╭─ Dataset excerpt

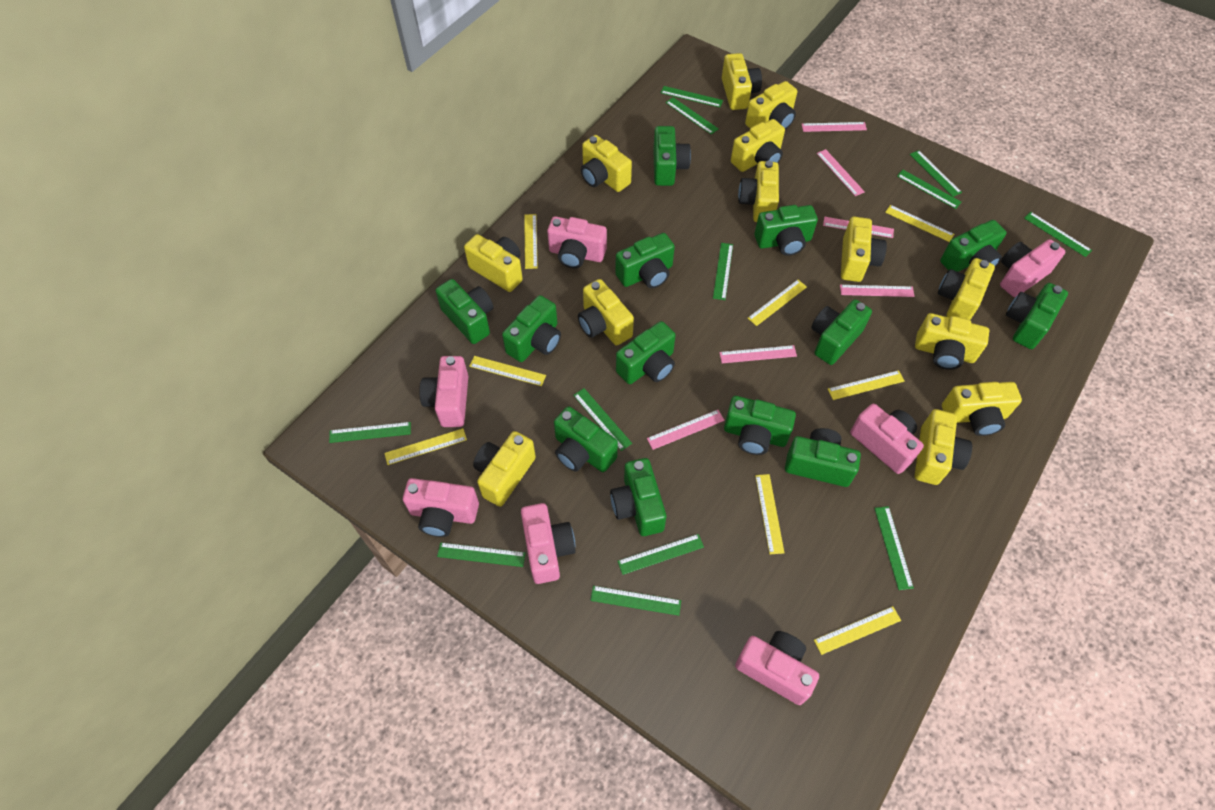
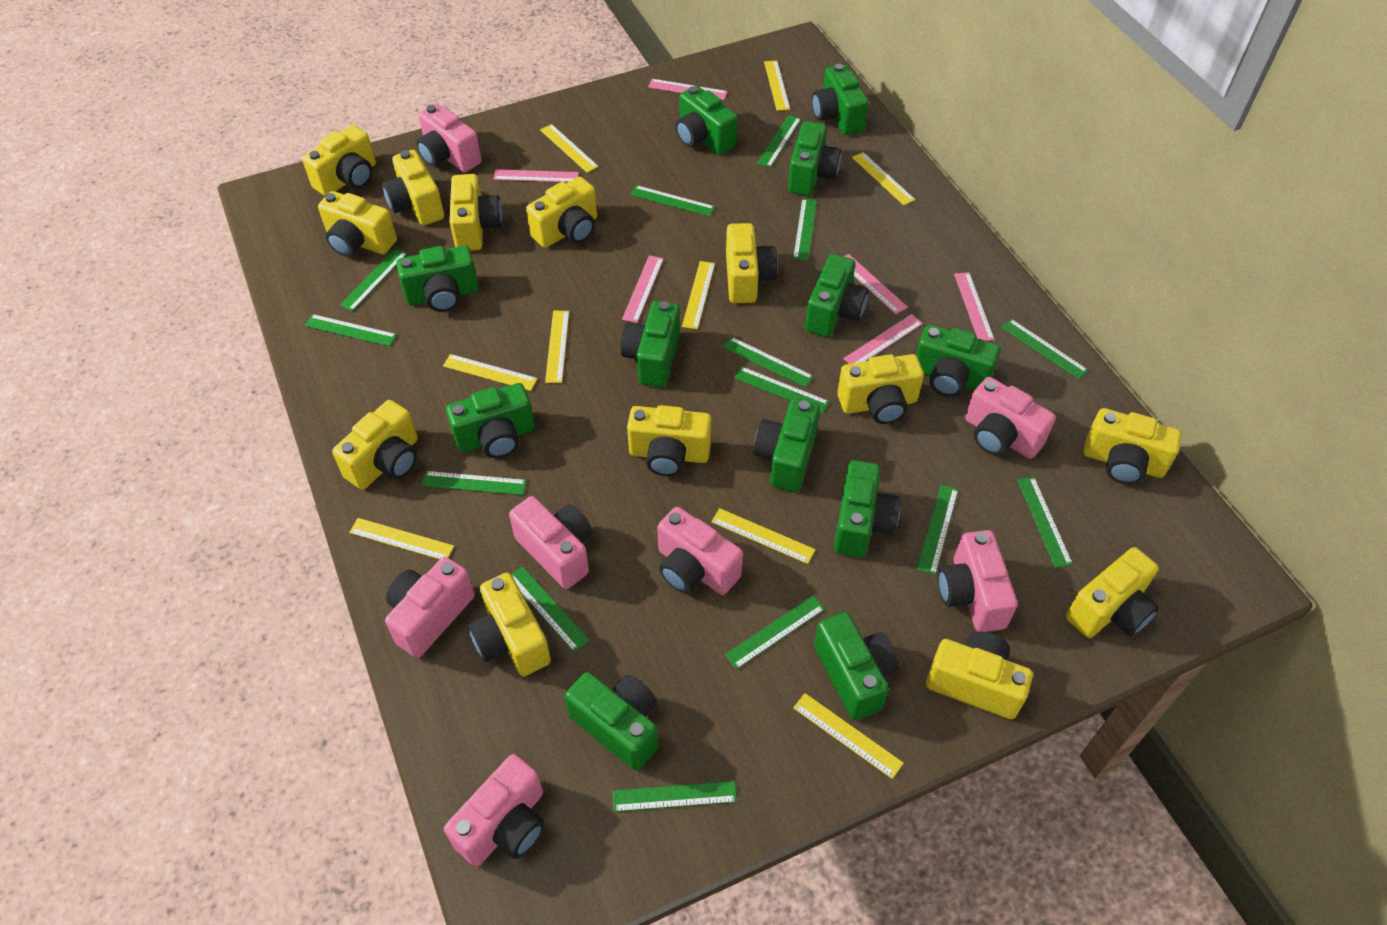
green camera: 13 -> 12
green ruler: 12 -> 14
yellow ruler: 8 -> 9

╰─

All of the material above is to be copied exactly, except for its images.

* _Response area_:
green camera: 13 -> 12
green ruler: 12 -> 14
yellow ruler: 8 -> 9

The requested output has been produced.